-------- Input data

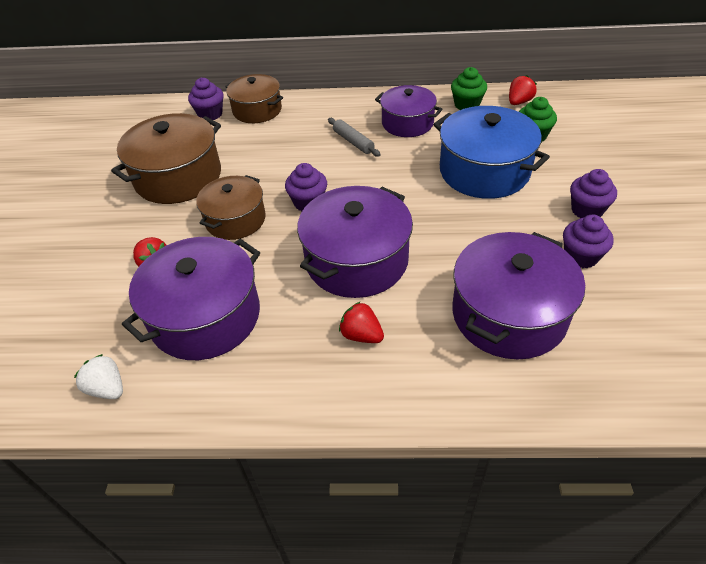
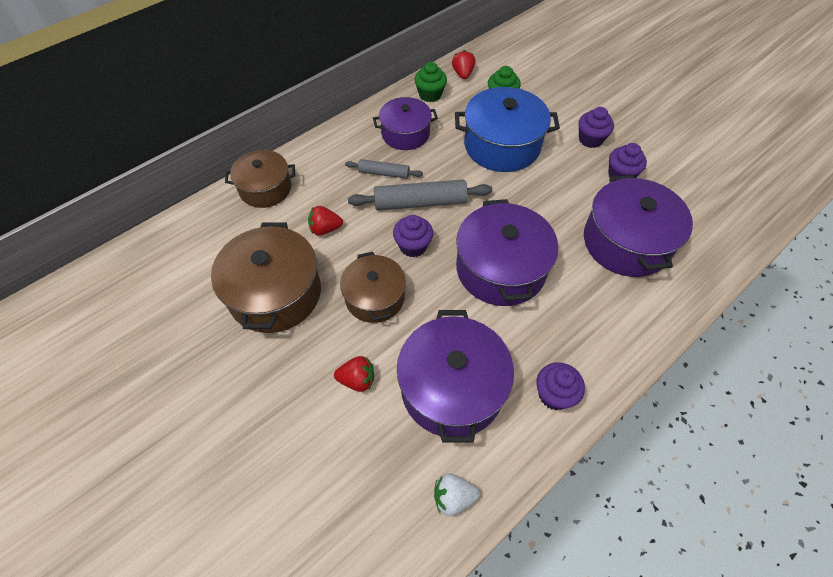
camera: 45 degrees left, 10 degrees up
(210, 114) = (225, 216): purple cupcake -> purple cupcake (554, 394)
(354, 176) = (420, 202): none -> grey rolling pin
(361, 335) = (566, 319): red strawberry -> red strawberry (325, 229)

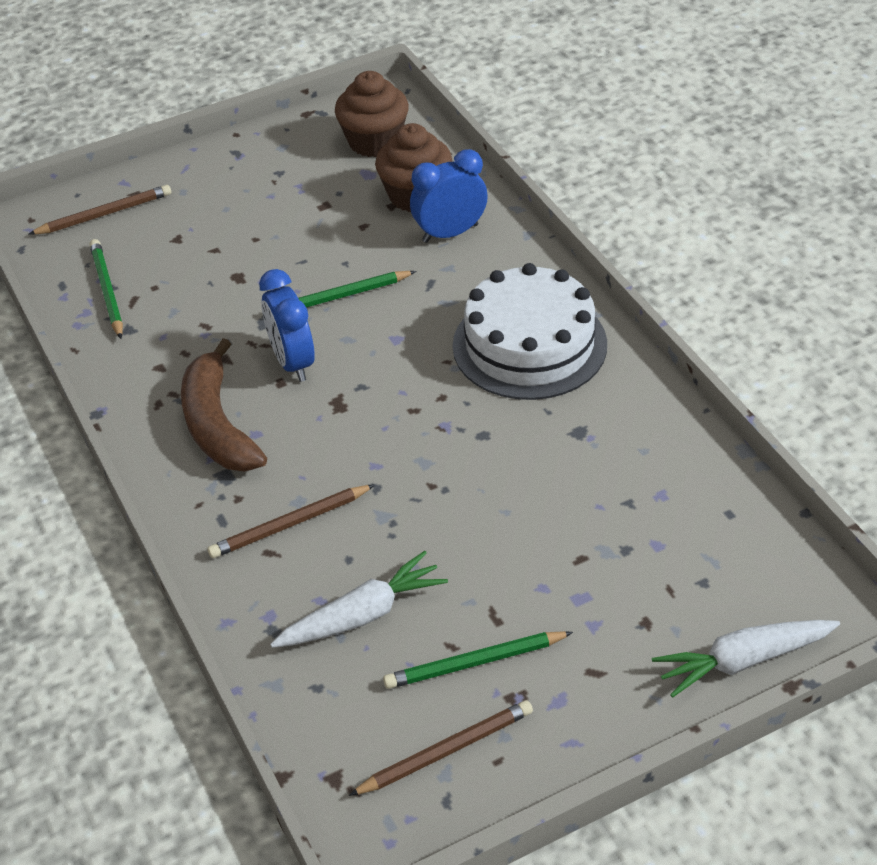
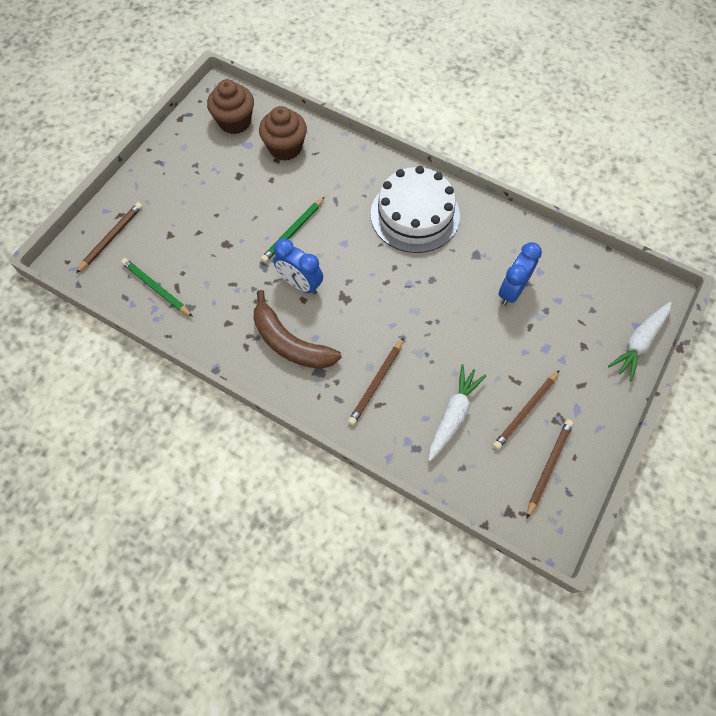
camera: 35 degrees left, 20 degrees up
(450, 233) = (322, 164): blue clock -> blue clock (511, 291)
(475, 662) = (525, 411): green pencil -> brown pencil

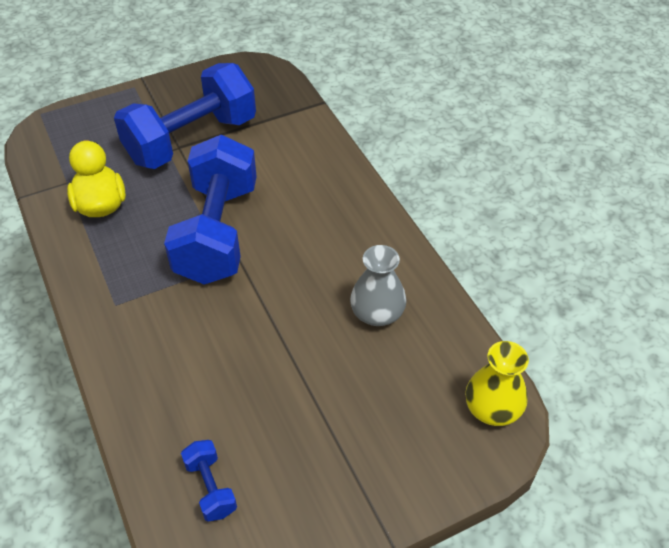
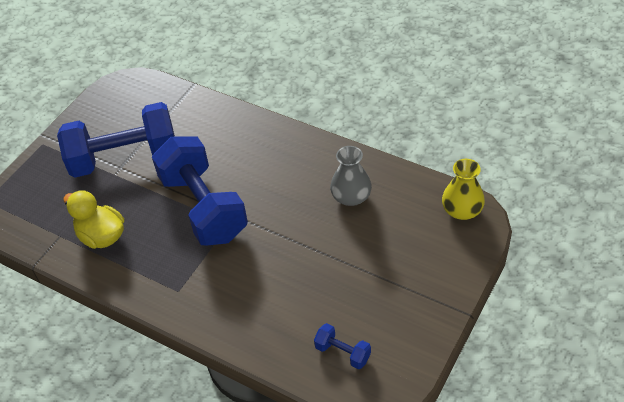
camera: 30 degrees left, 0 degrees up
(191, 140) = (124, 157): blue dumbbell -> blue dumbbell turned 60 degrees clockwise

----------------

» **Prompt**:
I would like the lines from the one with "(361, 335) = (566, 319): red" through the last line of the data above retyped exactly, with pictures left out, please.

» **Result**:
(361, 335) = (566, 319): red strawberry -> red strawberry (325, 229)

camera: 35 degrees left, 20 degrees up
(450, 233) = (322, 164): blue clock -> blue clock (511, 291)
(475, 662) = (525, 411): green pencil -> brown pencil

camera: 30 degrees left, 0 degrees up
(191, 140) = (124, 157): blue dumbbell -> blue dumbbell turned 60 degrees clockwise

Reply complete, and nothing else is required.